===== Data =====
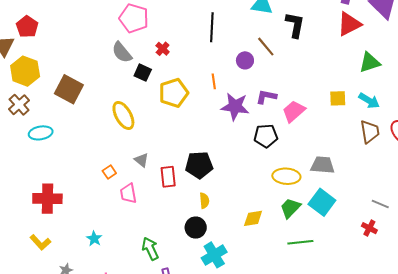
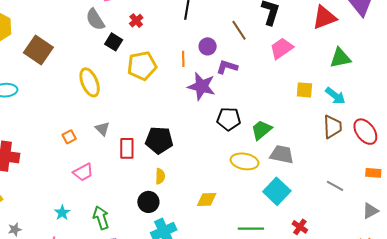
purple circle: (245, 60) -> (208, 46), moved
purple L-shape: (266, 97) -> (227, 67), moved
pink trapezoid: (294, 111) -> (282, 48), moved
pink trapezoid: (128, 193) -> (83, 172), moved, turned -115
gray line: (380, 204) -> (335, 186), moved
green trapezoid: (290, 208) -> (261, 130), moved
red cross: (369, 228) -> (300, 227), moved
cyan star: (94, 239) -> (62, 213), moved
=====
Brief: Within the data above, find the lines that contain the word "pink" and copy each of them.

Response to this task:
pink trapezoid: (294, 111) -> (282, 48), moved
pink trapezoid: (128, 193) -> (83, 172), moved, turned -115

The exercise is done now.